DATA TO EXAMINE START

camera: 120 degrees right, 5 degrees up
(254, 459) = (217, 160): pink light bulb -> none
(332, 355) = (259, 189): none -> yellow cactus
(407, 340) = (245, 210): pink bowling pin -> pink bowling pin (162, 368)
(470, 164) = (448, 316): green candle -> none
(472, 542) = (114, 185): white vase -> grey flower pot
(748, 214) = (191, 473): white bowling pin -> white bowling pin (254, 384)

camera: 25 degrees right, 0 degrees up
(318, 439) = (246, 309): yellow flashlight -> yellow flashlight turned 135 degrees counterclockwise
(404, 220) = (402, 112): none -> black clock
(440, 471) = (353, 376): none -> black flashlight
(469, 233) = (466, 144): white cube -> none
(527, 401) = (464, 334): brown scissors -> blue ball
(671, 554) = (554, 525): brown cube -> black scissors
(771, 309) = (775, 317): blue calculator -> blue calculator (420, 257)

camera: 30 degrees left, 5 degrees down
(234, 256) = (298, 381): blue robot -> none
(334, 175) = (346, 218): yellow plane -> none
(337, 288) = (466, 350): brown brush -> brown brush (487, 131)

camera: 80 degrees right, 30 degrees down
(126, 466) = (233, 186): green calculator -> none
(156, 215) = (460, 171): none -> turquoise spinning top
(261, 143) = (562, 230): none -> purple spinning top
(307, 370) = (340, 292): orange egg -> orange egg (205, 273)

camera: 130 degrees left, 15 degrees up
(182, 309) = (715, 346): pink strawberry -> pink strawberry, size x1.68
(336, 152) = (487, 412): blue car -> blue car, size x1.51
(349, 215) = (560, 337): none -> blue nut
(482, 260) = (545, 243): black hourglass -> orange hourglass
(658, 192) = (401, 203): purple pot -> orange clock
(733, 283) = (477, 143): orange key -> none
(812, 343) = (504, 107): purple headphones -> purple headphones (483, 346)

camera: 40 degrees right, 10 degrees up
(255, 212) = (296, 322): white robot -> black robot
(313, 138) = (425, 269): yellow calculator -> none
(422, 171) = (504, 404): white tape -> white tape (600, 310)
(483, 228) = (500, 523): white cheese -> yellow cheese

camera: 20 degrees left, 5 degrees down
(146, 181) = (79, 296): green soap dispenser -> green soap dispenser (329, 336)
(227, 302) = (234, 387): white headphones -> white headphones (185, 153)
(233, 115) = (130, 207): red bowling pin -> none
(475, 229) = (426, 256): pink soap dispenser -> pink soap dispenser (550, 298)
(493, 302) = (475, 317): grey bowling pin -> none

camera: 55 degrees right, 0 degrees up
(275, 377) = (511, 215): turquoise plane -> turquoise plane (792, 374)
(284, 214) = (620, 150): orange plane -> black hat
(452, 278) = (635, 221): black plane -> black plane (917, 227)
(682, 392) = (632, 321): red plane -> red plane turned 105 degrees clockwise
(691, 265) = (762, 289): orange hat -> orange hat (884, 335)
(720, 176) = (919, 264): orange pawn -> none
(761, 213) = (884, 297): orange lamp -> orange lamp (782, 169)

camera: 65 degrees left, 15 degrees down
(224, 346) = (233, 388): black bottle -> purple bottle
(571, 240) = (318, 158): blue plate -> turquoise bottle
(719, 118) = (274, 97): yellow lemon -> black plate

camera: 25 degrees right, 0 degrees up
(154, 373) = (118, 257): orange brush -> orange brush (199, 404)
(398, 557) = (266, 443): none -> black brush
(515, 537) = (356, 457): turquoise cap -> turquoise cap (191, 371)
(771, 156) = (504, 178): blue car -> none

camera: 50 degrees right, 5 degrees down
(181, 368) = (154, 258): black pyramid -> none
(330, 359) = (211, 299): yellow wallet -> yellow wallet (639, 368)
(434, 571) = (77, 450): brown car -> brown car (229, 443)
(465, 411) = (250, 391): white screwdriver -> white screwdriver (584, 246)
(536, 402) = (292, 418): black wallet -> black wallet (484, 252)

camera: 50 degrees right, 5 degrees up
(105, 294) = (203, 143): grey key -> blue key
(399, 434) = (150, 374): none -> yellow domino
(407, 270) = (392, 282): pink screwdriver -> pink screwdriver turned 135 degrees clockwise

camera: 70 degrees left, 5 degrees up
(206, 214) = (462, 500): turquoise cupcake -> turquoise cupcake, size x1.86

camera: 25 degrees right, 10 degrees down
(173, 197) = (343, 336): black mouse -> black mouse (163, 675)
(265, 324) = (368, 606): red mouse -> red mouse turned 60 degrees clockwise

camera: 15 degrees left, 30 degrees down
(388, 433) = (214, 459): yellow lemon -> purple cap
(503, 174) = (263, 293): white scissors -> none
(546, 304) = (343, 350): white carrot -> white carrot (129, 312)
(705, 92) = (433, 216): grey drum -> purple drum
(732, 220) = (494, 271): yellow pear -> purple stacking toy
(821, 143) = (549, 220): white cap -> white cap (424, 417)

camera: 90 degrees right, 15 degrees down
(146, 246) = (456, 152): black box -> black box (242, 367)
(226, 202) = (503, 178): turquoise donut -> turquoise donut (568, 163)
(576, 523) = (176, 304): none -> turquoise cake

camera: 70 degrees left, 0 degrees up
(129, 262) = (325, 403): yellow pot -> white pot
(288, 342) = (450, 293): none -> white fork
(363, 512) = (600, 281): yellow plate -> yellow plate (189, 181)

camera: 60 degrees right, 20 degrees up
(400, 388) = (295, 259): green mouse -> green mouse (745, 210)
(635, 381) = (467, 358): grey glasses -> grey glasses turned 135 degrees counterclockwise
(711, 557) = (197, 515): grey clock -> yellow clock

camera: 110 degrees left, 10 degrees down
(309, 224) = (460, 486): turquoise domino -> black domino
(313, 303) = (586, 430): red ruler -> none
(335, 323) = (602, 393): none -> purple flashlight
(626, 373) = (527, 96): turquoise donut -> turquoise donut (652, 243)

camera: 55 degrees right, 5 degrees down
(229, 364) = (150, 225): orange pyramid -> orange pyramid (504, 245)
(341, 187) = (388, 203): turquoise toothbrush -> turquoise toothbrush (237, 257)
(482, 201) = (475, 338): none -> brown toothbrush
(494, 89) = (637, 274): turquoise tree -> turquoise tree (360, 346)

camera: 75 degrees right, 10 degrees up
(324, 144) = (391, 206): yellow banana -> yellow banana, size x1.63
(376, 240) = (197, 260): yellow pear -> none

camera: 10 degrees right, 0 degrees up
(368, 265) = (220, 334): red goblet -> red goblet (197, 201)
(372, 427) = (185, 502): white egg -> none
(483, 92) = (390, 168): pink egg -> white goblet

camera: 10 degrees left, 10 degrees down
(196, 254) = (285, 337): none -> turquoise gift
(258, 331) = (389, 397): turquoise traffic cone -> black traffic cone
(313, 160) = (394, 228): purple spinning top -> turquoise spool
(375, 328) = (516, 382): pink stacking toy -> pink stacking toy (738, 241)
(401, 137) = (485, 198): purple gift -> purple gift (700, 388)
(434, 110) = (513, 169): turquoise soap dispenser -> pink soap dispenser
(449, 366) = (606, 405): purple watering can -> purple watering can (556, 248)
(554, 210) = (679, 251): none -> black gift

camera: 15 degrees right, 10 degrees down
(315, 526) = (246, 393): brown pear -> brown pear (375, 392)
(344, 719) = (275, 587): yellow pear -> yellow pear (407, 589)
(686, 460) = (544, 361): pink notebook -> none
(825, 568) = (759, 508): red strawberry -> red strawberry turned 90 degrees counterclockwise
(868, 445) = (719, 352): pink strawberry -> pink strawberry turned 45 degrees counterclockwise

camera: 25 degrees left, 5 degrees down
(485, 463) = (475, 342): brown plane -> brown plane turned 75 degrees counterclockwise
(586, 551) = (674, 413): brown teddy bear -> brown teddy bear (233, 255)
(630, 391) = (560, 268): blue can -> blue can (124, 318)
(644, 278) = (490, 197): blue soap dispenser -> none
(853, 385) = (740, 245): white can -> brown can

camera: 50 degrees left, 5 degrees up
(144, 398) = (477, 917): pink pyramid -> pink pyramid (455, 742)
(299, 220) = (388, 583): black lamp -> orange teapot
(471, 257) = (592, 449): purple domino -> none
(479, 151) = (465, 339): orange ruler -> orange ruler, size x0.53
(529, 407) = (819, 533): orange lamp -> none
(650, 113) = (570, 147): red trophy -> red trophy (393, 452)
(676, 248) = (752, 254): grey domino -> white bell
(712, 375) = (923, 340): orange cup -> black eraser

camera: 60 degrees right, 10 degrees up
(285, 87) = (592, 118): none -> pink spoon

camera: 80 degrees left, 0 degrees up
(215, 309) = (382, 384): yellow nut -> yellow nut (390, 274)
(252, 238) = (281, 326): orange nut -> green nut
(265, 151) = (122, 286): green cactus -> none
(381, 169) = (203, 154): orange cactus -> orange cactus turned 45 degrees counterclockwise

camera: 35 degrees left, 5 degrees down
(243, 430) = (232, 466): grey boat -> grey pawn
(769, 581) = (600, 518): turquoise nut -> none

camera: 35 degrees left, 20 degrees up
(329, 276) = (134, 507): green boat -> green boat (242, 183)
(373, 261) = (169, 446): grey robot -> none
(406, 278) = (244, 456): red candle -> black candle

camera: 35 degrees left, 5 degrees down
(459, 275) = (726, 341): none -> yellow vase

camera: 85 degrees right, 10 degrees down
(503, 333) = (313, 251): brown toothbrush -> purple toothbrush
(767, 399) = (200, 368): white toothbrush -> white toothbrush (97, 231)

DATA TO EXAMINE END

PROBLEM REQUIREMENTS: Retype exactly the lines of the data above that fall between the line with "(315, 526) = (246, 393): brown" and the line with "(471, 257) = (592, 449): purple", inclusive, and add nothing.

FINISHED TASK:
(315, 526) = (246, 393): brown pear -> brown pear (375, 392)
(344, 719) = (275, 587): yellow pear -> yellow pear (407, 589)
(686, 460) = (544, 361): pink notebook -> none
(825, 568) = (759, 508): red strawberry -> red strawberry turned 90 degrees counterclockwise
(868, 445) = (719, 352): pink strawberry -> pink strawberry turned 45 degrees counterclockwise

camera: 25 degrees left, 5 degrees down
(485, 463) = (475, 342): brown plane -> brown plane turned 75 degrees counterclockwise
(586, 551) = (674, 413): brown teddy bear -> brown teddy bear (233, 255)
(630, 391) = (560, 268): blue can -> blue can (124, 318)
(644, 278) = (490, 197): blue soap dispenser -> none
(853, 385) = (740, 245): white can -> brown can

camera: 50 degrees left, 5 degrees up
(144, 398) = (477, 917): pink pyramid -> pink pyramid (455, 742)
(299, 220) = (388, 583): black lamp -> orange teapot
(471, 257) = (592, 449): purple domino -> none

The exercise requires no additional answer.